Keep to one stretch of the data below, the lines from the one with "(377, 191) = (510, 342): brown" up to and including the one with "(655, 232) = (802, 369): yellow bowl -> none", and return that stretch exactly.

** Opening RECORDS PROVIDED block **

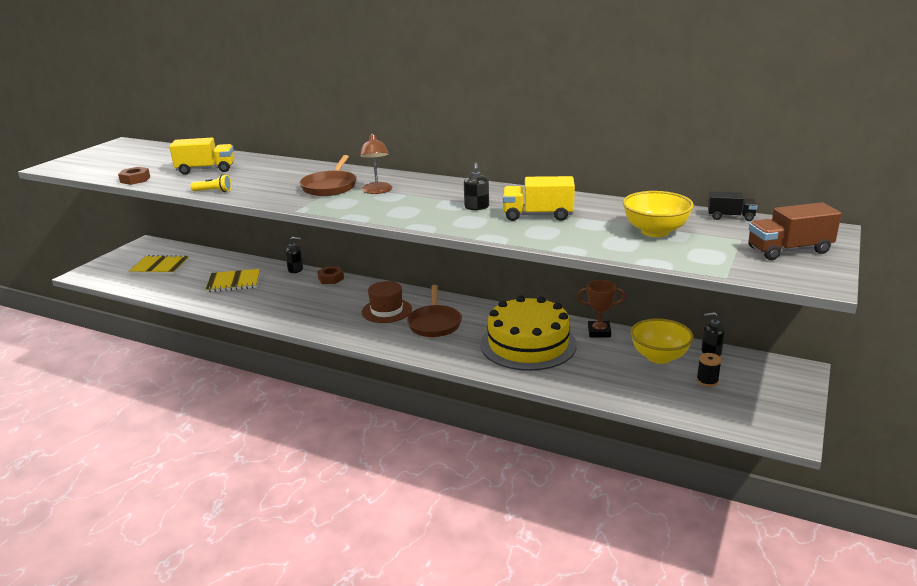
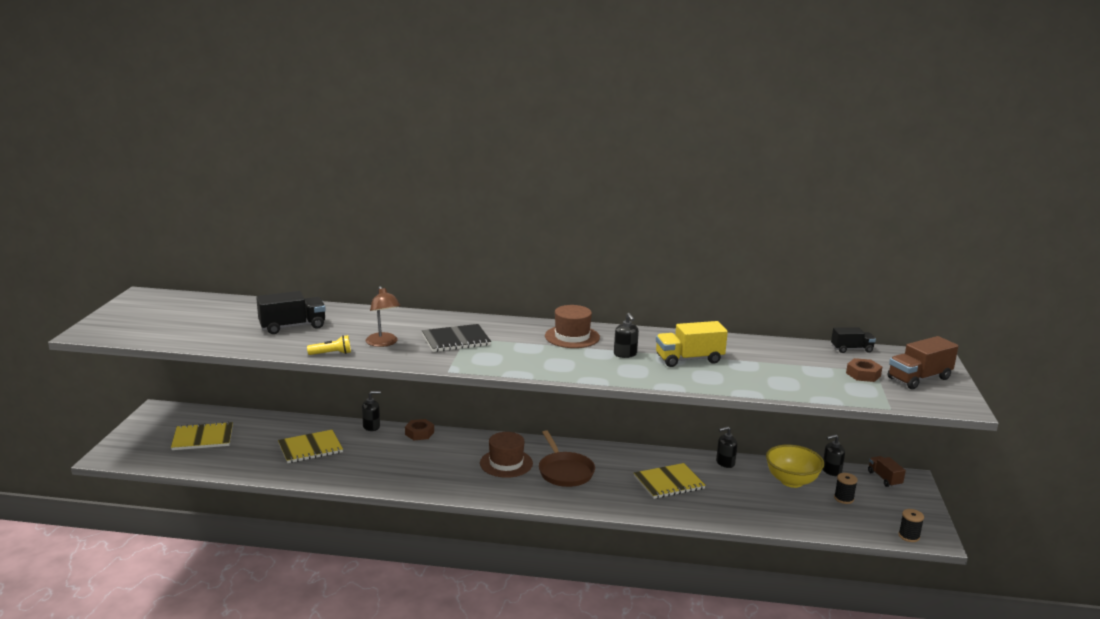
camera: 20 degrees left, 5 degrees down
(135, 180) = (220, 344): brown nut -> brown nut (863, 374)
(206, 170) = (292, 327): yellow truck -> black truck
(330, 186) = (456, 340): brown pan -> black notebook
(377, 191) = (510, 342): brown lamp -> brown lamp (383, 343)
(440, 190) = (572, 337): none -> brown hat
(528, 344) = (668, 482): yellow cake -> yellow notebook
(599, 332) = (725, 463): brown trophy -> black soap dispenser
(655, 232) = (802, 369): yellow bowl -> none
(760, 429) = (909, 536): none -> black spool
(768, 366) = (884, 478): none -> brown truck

** Closing RECORDS PROVIDED block **
** Opening RECORDS PROVIDED block **

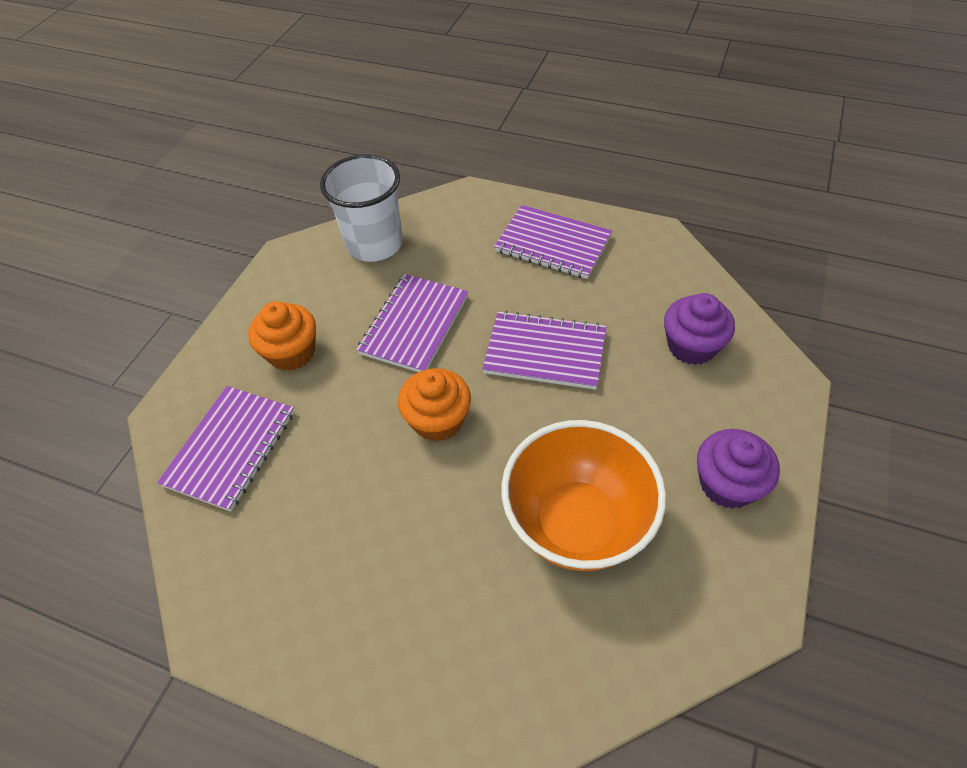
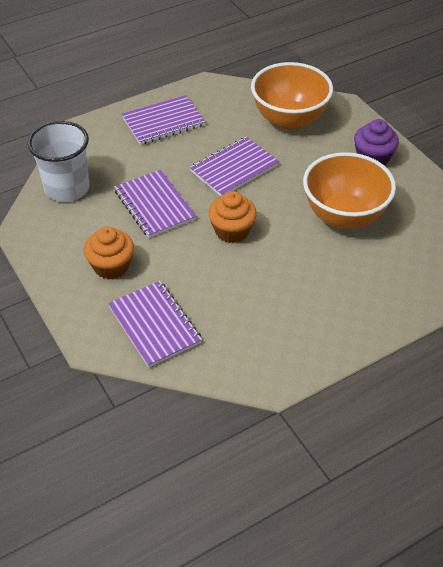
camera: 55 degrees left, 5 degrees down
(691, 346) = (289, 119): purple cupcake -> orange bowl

** Closing RECORDS PROVIDED block **

WRITTEN SOLUTION →
(377, 191) = (510, 342): brown lamp -> brown lamp (383, 343)
(440, 190) = (572, 337): none -> brown hat
(528, 344) = (668, 482): yellow cake -> yellow notebook
(599, 332) = (725, 463): brown trophy -> black soap dispenser
(655, 232) = (802, 369): yellow bowl -> none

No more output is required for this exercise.